• **HOW TO COMPLETE THIS TASK**:
For this exercise, transcribe all the records below exactly.

• **Extracted data entries**:
═══

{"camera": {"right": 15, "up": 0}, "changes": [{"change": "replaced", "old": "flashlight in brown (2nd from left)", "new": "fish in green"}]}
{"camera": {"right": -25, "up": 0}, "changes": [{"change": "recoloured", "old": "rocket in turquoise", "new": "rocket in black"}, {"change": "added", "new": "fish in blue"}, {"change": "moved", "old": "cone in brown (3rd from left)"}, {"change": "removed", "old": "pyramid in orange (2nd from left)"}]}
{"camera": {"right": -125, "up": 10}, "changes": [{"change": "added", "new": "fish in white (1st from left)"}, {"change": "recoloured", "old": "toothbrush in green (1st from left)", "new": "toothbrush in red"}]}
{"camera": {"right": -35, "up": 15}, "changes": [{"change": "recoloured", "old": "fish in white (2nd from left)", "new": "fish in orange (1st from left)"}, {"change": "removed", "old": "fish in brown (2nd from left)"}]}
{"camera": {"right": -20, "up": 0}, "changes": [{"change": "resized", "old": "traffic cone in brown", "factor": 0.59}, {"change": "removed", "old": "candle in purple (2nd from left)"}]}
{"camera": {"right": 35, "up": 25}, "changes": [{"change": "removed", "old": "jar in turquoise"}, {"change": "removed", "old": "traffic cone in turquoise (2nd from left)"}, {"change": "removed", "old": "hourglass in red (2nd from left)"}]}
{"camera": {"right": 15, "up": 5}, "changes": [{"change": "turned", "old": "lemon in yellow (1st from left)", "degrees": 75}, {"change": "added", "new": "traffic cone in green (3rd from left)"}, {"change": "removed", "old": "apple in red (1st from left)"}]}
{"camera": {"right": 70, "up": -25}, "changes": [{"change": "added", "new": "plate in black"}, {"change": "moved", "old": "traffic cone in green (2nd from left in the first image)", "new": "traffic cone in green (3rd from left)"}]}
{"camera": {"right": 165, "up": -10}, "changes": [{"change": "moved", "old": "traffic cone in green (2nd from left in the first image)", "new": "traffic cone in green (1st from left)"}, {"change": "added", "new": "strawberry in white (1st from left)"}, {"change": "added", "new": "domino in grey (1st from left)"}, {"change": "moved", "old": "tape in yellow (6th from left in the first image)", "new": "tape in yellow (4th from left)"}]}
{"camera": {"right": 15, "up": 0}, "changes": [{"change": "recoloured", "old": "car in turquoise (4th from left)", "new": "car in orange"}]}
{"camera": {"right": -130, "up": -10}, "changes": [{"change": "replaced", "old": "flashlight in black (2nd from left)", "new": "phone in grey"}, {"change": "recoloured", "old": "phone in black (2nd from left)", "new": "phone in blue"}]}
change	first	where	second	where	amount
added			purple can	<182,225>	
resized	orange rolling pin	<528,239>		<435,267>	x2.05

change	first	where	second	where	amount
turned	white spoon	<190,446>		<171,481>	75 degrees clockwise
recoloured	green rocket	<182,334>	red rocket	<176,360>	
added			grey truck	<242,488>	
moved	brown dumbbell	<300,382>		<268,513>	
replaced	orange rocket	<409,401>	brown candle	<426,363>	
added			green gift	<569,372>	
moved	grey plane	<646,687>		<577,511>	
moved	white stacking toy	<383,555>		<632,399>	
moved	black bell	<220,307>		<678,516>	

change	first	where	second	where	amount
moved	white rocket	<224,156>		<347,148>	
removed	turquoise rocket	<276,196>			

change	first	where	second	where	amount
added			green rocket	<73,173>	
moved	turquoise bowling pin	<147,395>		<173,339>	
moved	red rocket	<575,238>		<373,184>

═══

• **ANSWER BELOW**:
{"camera": {"right": 15, "up": 0}, "changes": [{"change": "replaced", "old": "flashlight in brown (2nd from left)", "new": "fish in green"}]}
{"camera": {"right": -25, "up": 0}, "changes": [{"change": "recoloured", "old": "rocket in turquoise", "new": "rocket in black"}, {"change": "added", "new": "fish in blue"}, {"change": "moved", "old": "cone in brown (3rd from left)"}, {"change": "removed", "old": "pyramid in orange (2nd from left)"}]}
{"camera": {"right": -125, "up": 10}, "changes": [{"change": "added", "new": "fish in white (1st from left)"}, {"change": "recoloured", "old": "toothbrush in green (1st from left)", "new": "toothbrush in red"}]}
{"camera": {"right": -35, "up": 15}, "changes": [{"change": "recoloured", "old": "fish in white (2nd from left)", "new": "fish in orange (1st from left)"}, {"change": "removed", "old": "fish in brown (2nd from left)"}]}
{"camera": {"right": -20, "up": 0}, "changes": [{"change": "resized", "old": "traffic cone in brown", "factor": 0.59}, {"change": "removed", "old": "candle in purple (2nd from left)"}]}
{"camera": {"right": 35, "up": 25}, "changes": [{"change": "removed", "old": "jar in turquoise"}, {"change": "removed", "old": "traffic cone in turquoise (2nd from left)"}, {"change": "removed", "old": "hourglass in red (2nd from left)"}]}
{"camera": {"right": 15, "up": 5}, "changes": [{"change": "turned", "old": "lemon in yellow (1st from left)", "degrees": 75}, {"change": "added", "new": "traffic cone in green (3rd from left)"}, {"change": "removed", "old": "apple in red (1st from left)"}]}
{"camera": {"right": 70, "up": -25}, "changes": [{"change": "added", "new": "plate in black"}, {"change": "moved", "old": "traffic cone in green (2nd from left in the first image)", "new": "traffic cone in green (3rd from left)"}]}
{"camera": {"right": 165, "up": -10}, "changes": [{"change": "moved", "old": "traffic cone in green (2nd from left in the first image)", "new": "traffic cone in green (1st from left)"}, {"change": "added", "new": "strawberry in white (1st from left)"}, {"change": "added", "new": "domino in grey (1st from left)"}, {"change": "moved", "old": "tape in yellow (6th from left in the first image)", "new": "tape in yellow (4th from left)"}]}
{"camera": {"right": 15, "up": 0}, "changes": [{"change": "recoloured", "old": "car in turquoise (4th from left)", "new": "car in orange"}]}
{"camera": {"right": -130, "up": -10}, "changes": [{"change": "replaced", "old": "flashlight in black (2nd from left)", "new": "phone in grey"}, {"change": "recoloured", "old": "phone in black (2nd from left)", "new": "phone in blue"}]}
change	first	where	second	where	amount
added			purple can	<182,225>	
resized	orange rolling pin	<528,239>		<435,267>	x2.05

change	first	where	second	where	amount
turned	white spoon	<190,446>		<171,481>	75 degrees clockwise
recoloured	green rocket	<182,334>	red rocket	<176,360>	
added			grey truck	<242,488>	
moved	brown dumbbell	<300,382>		<268,513>	
replaced	orange rocket	<409,401>	brown candle	<426,363>	
added			green gift	<569,372>	
moved	grey plane	<646,687>		<577,511>	
moved	white stacking toy	<383,555>		<632,399>	
moved	black bell	<220,307>		<678,516>	

change	first	where	second	where	amount
moved	white rocket	<224,156>		<347,148>	
removed	turquoise rocket	<276,196>			

change	first	where	second	where	amount
added			green rocket	<73,173>	
moved	turquoise bowling pin	<147,395>		<173,339>	
moved	red rocket	<575,238>		<373,184>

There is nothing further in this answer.